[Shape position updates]
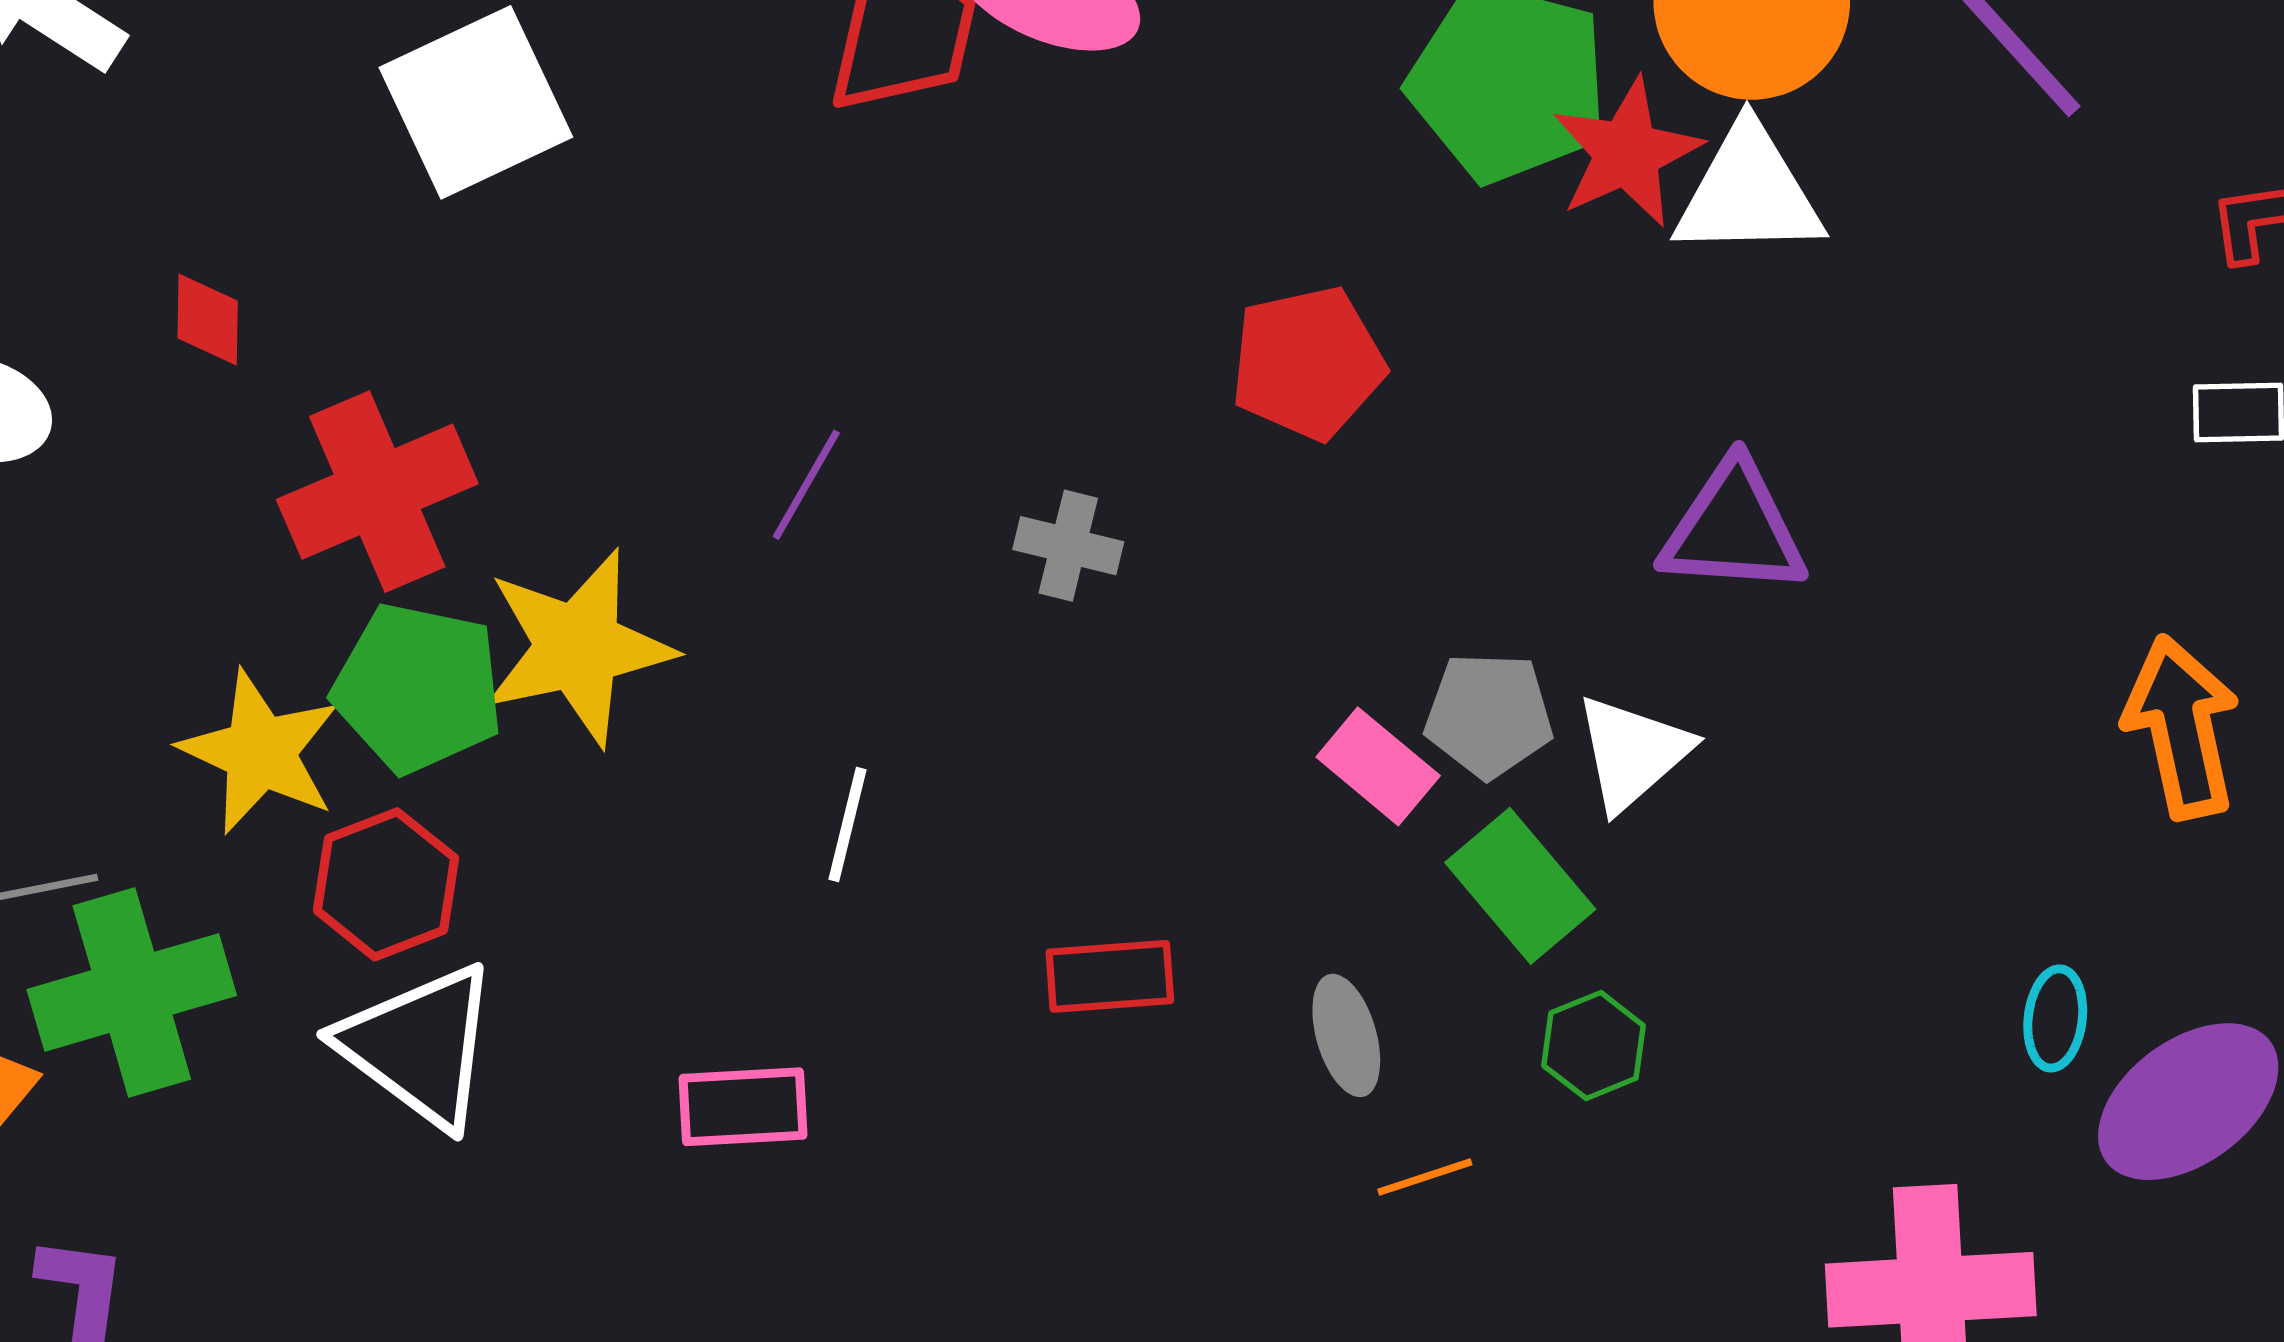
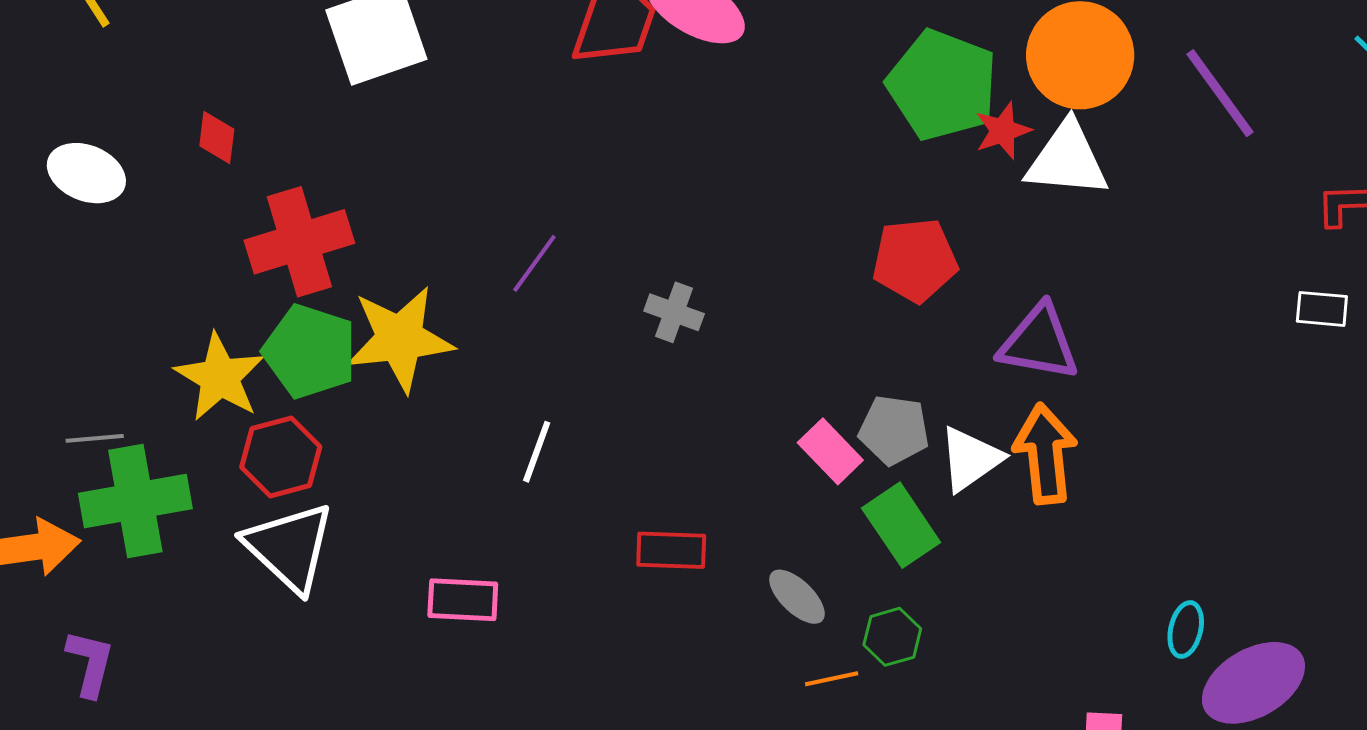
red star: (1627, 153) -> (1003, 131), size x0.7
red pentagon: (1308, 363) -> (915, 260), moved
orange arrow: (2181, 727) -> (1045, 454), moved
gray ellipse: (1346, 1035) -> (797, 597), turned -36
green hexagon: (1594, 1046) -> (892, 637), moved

* **Task description**
Any picture found in the data is to be skipped while the rest is copied exactly.

* **Solution**
red star: (1627, 153) -> (1003, 131), size x0.7
red pentagon: (1308, 363) -> (915, 260), moved
orange arrow: (2181, 727) -> (1045, 454), moved
gray ellipse: (1346, 1035) -> (797, 597), turned -36
green hexagon: (1594, 1046) -> (892, 637), moved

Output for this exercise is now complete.